Revision tracking records:
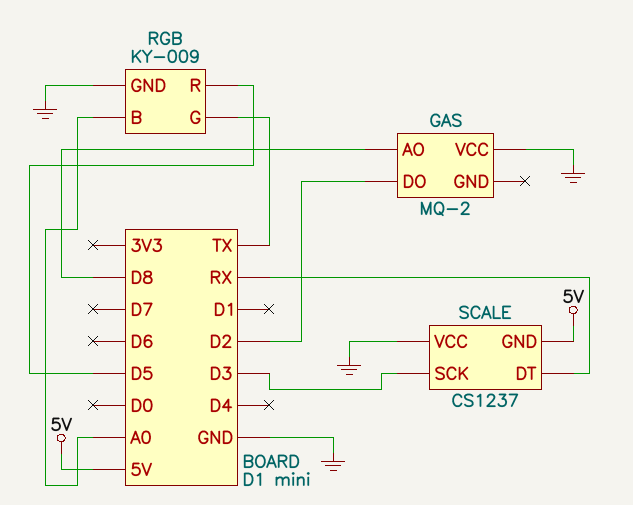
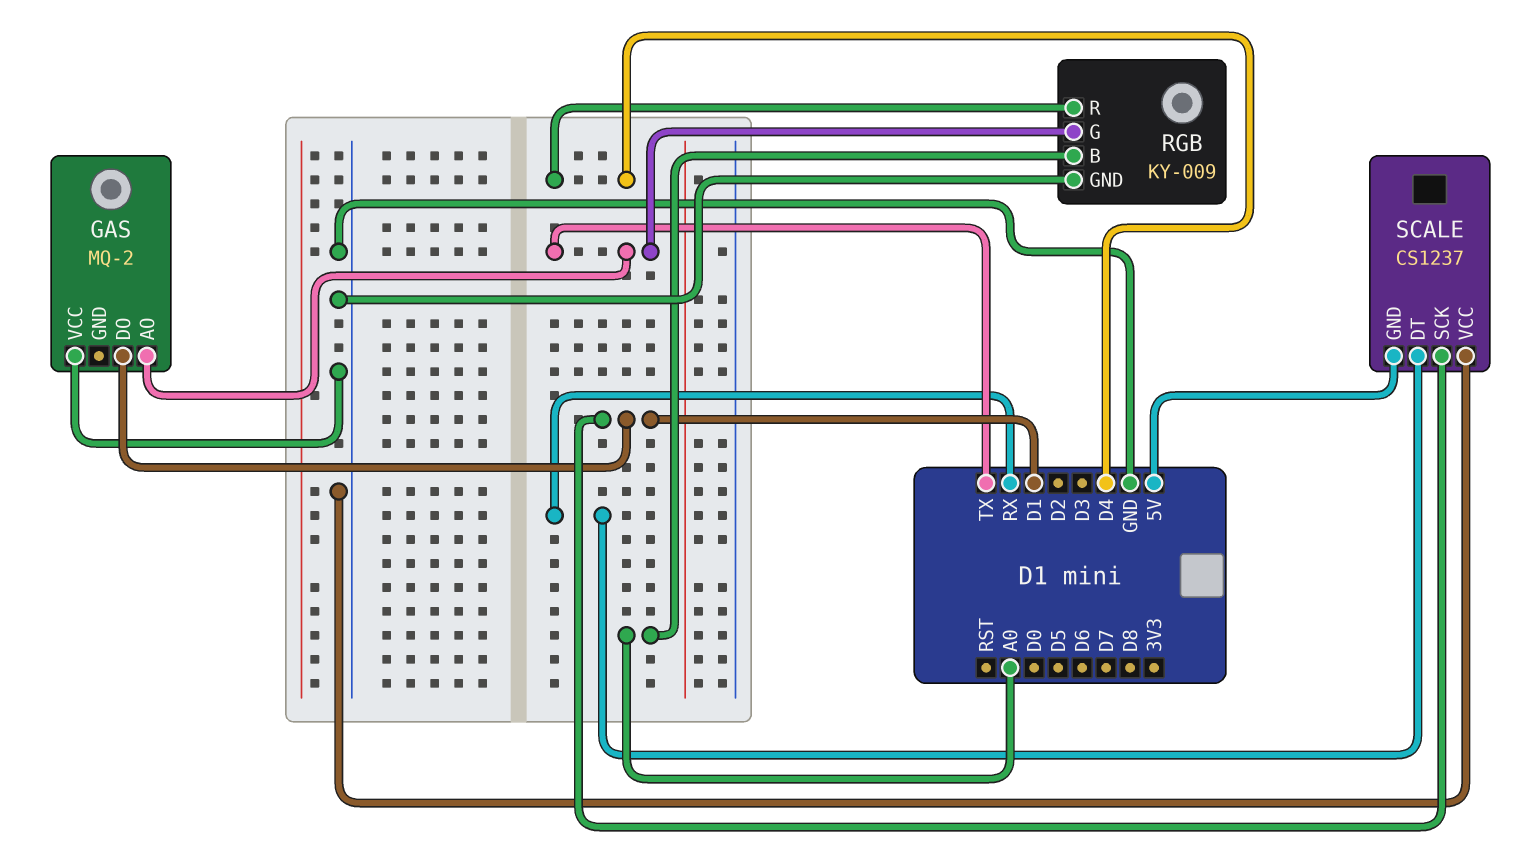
GAS pin AO: D8 -> TX
GAS pin DO: D2 -> D1
RGB pin R: D5 -> D4
SCALE pin SCK: D3 -> D1

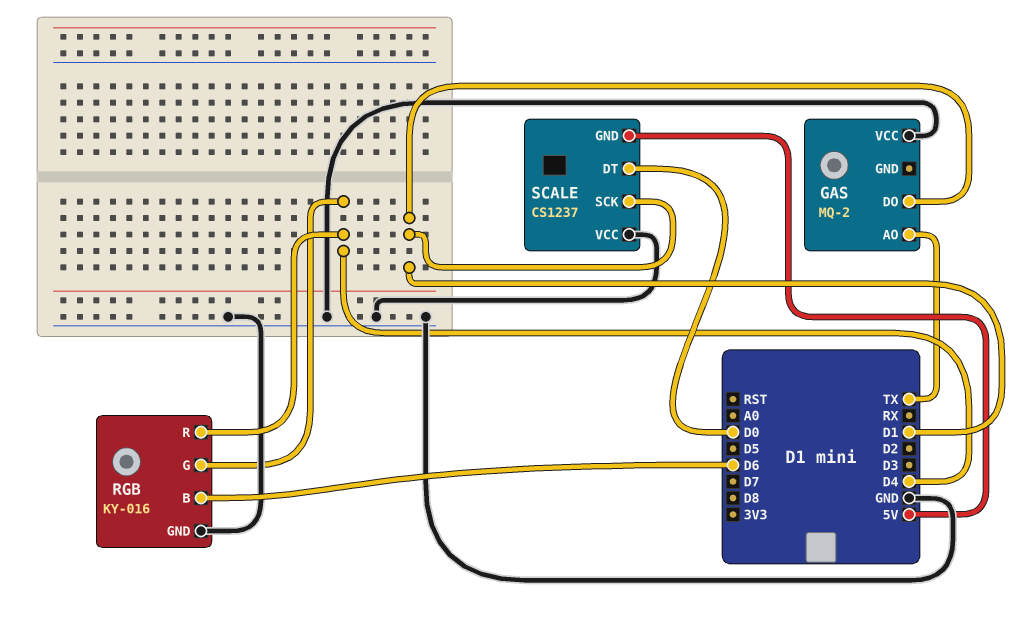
RGB: KY-009 -> KY-016
RGB pin B: A0 -> D6
RGB pin G: TX -> D4
SCALE pin DT: RX -> D0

_TASK TO CARRY OUT_
Please write out every entry exactly, but skip the pictures.

_EXERCISE ANSWER_
GAS pin AO: D8 -> TX
GAS pin DO: D2 -> D1
RGB pin R: D5 -> D4
SCALE pin SCK: D3 -> D1

RGB: KY-009 -> KY-016
RGB pin B: A0 -> D6
RGB pin G: TX -> D4
SCALE pin DT: RX -> D0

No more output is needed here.